■ Task statement: Please restate the records that follow exactly, skipping their images.

[Edit tracking data]
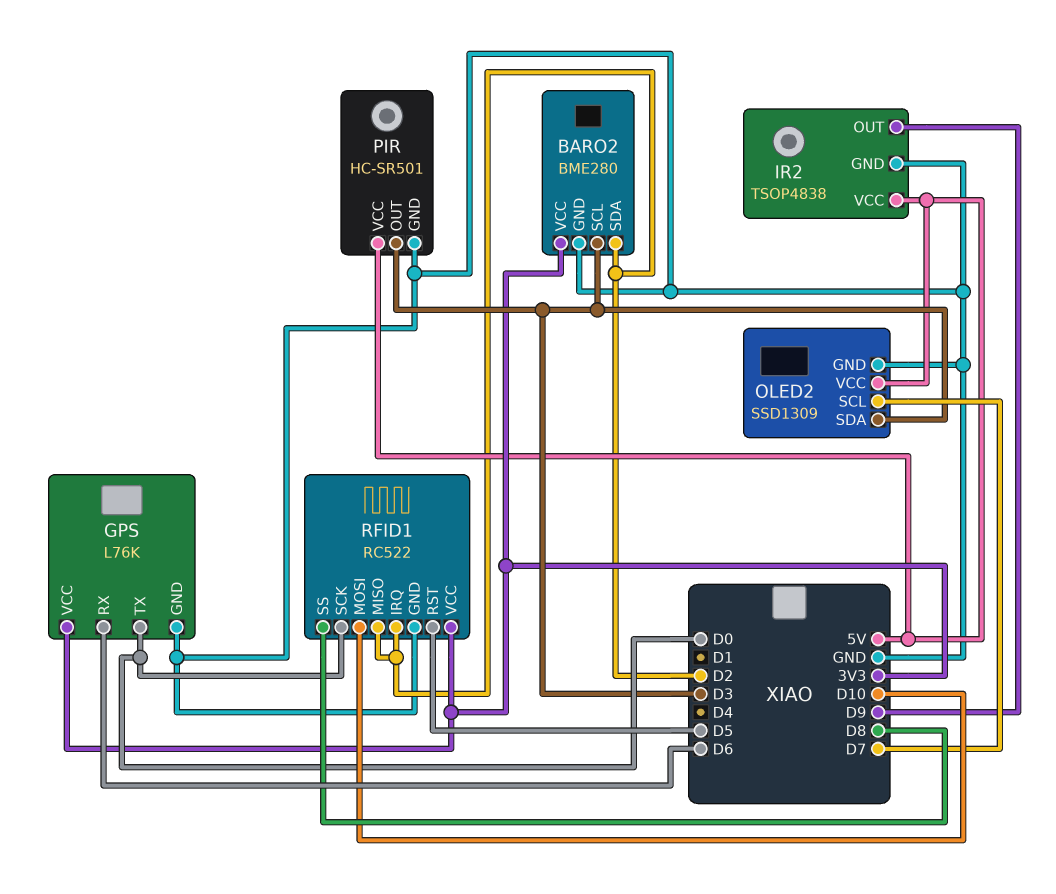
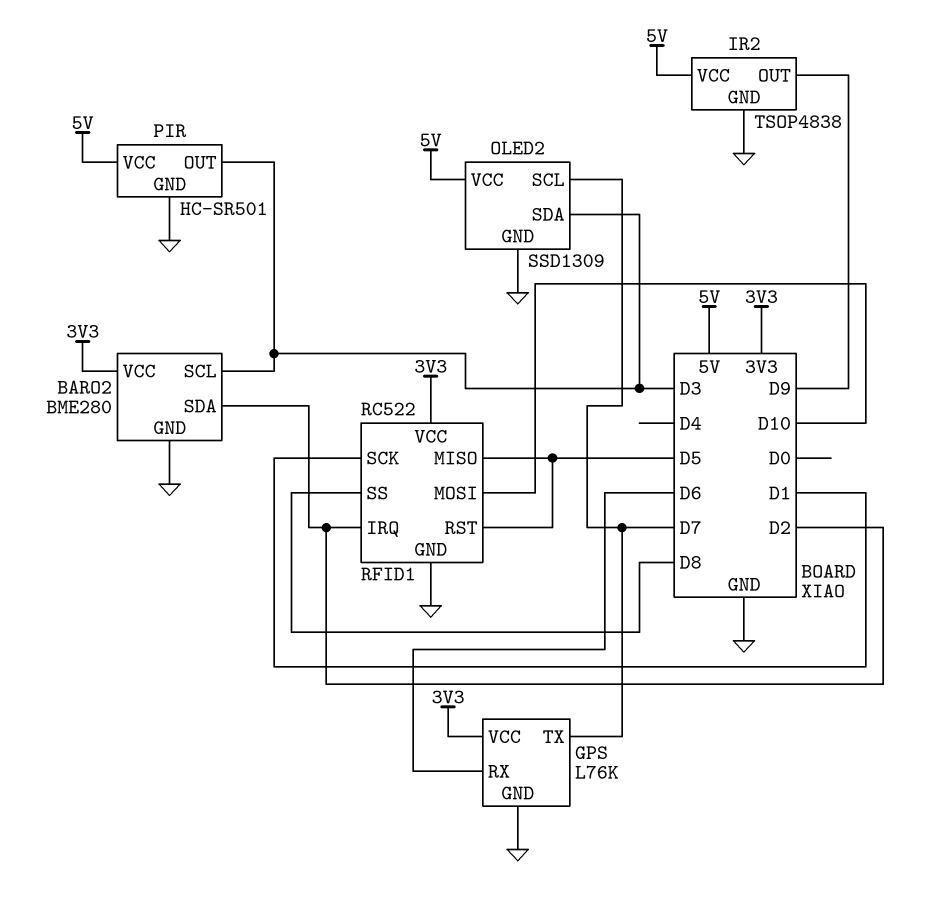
GPS pin TX: D0 -> D7
RFID1 pin MISO: D2 -> D5
RFID1 pin SCK: D0 -> D1

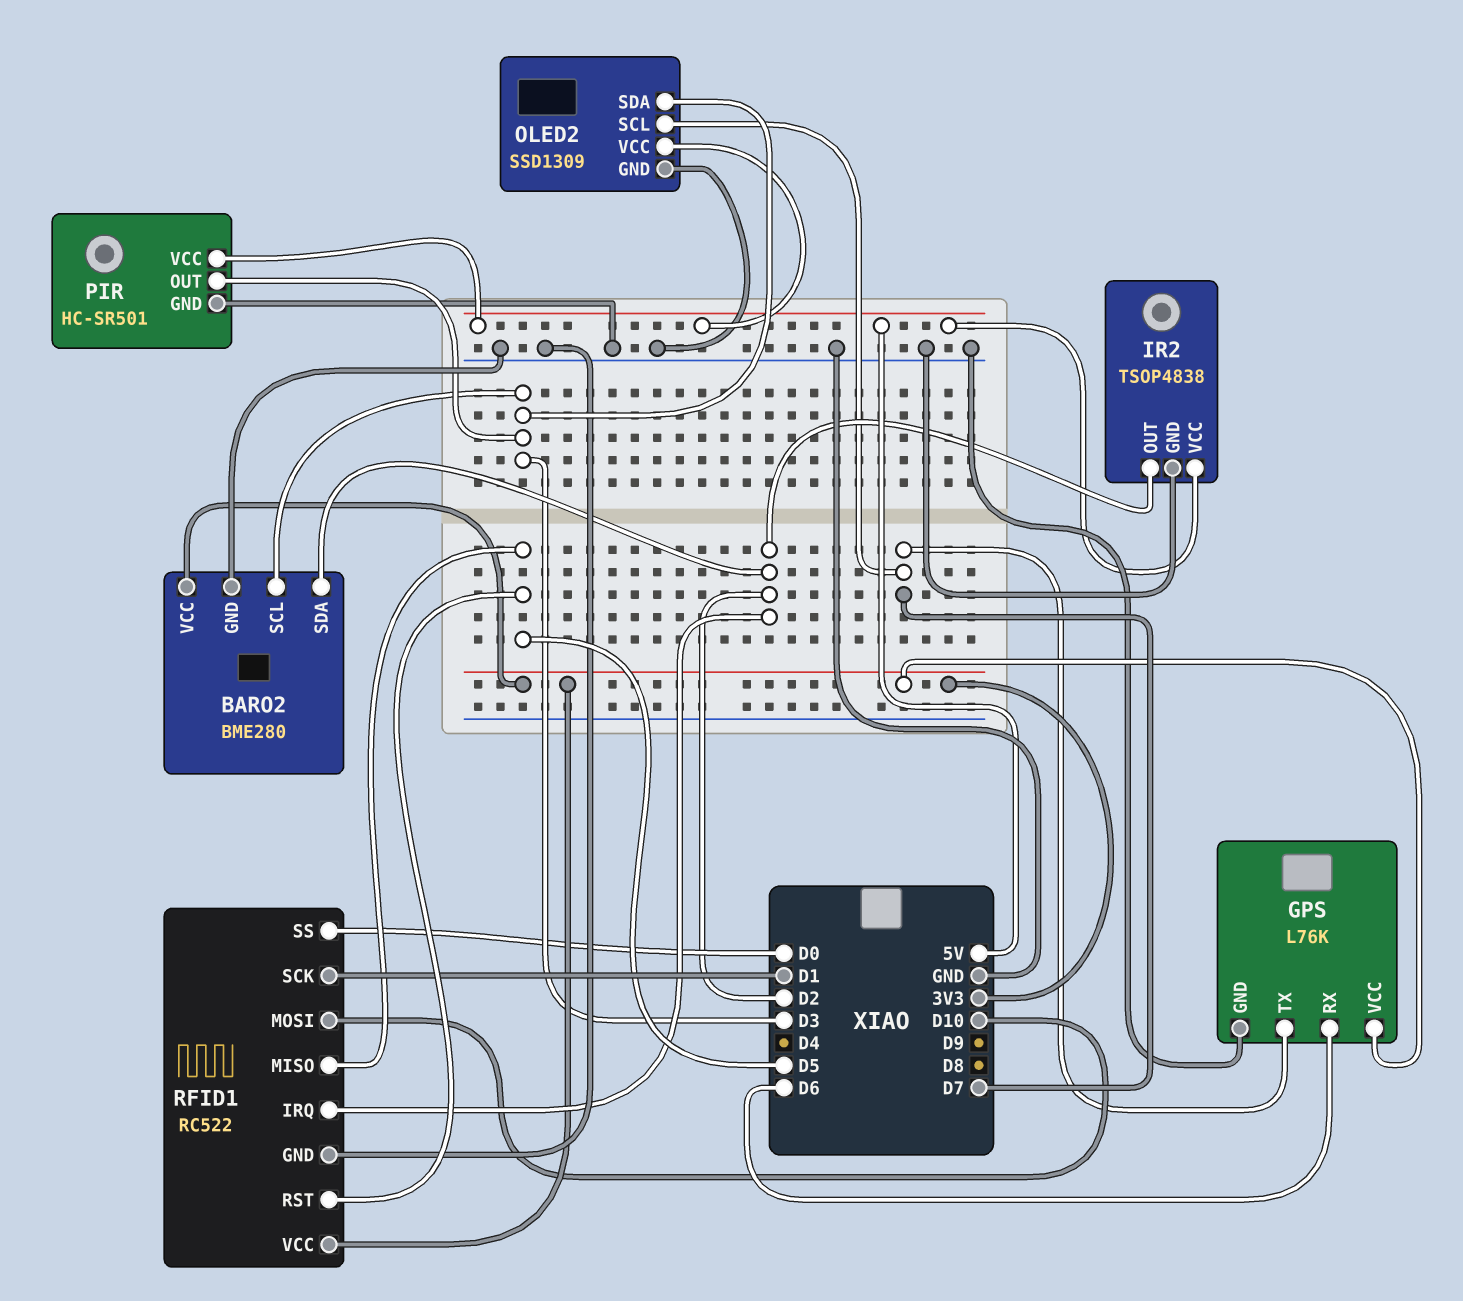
IR2 pin OUT: D9 -> D2
RFID1 pin SS: D8 -> D0

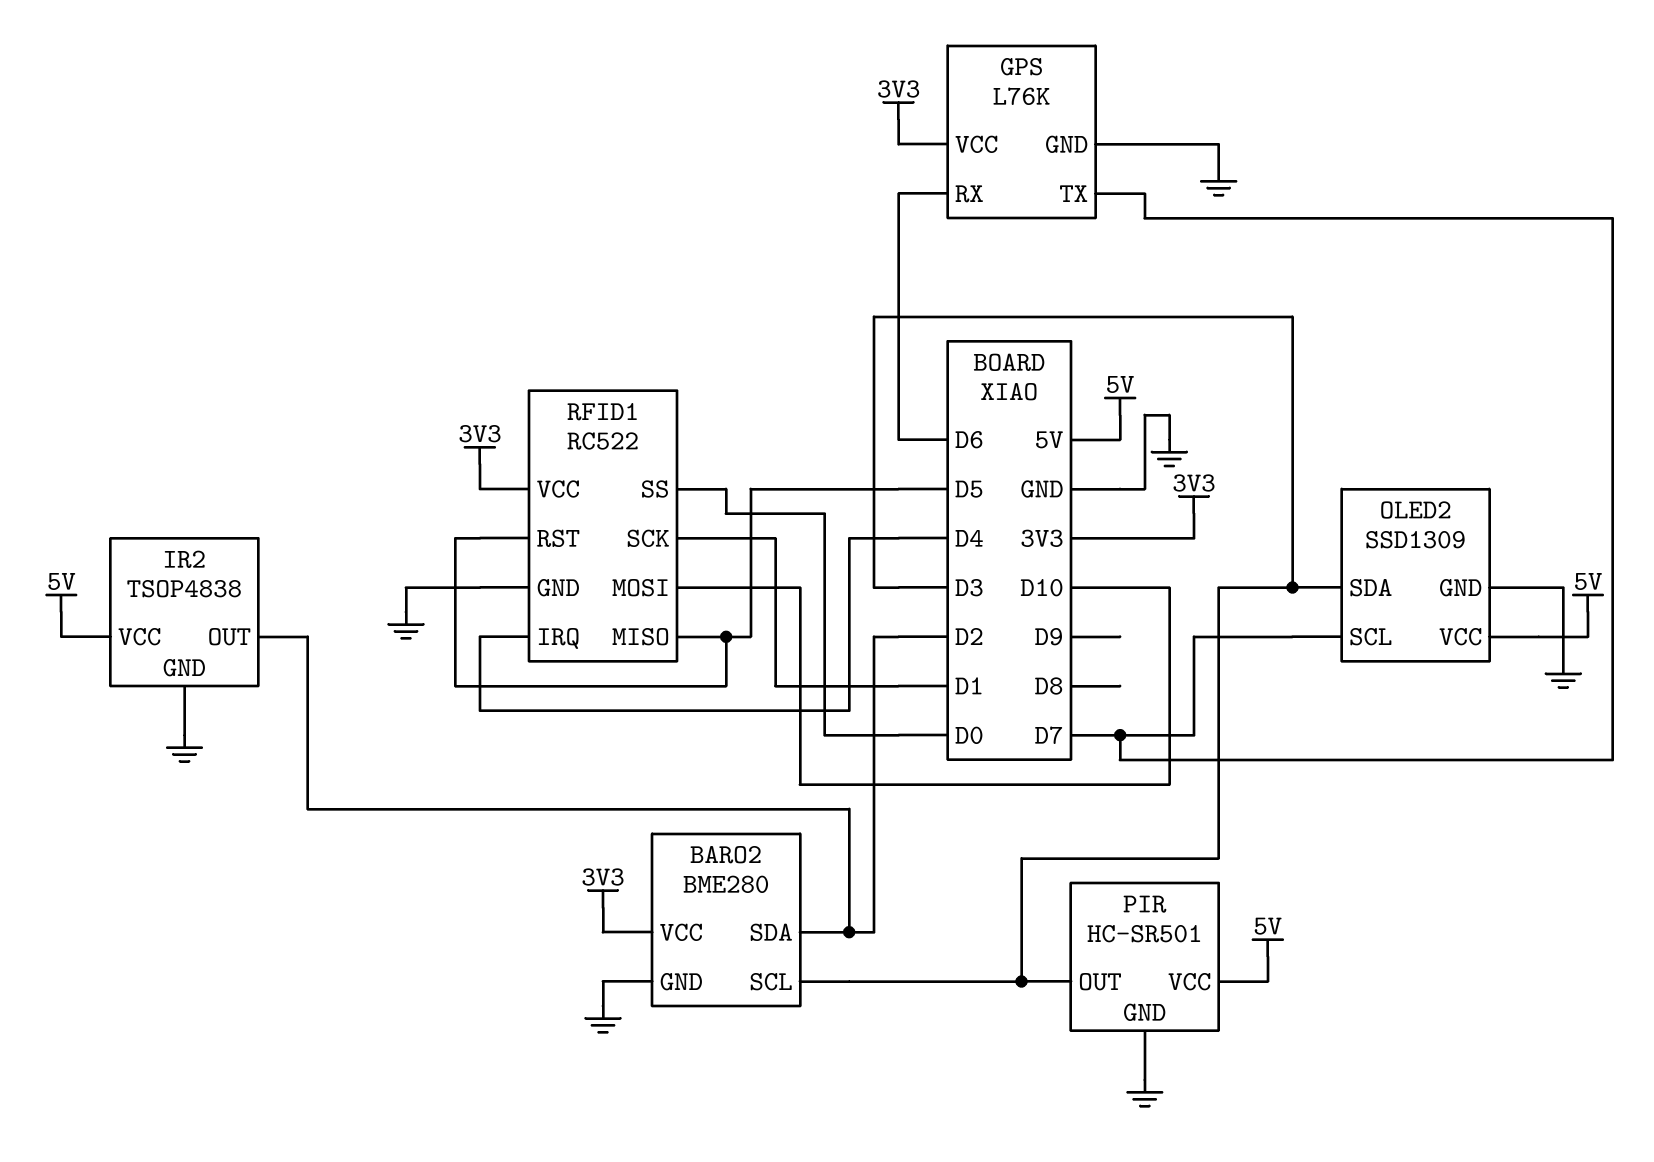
RFID1 pin IRQ: D2 -> D4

■ Finished exercise:
GPS pin TX: D0 -> D7
RFID1 pin MISO: D2 -> D5
RFID1 pin SCK: D0 -> D1

IR2 pin OUT: D9 -> D2
RFID1 pin SS: D8 -> D0

RFID1 pin IRQ: D2 -> D4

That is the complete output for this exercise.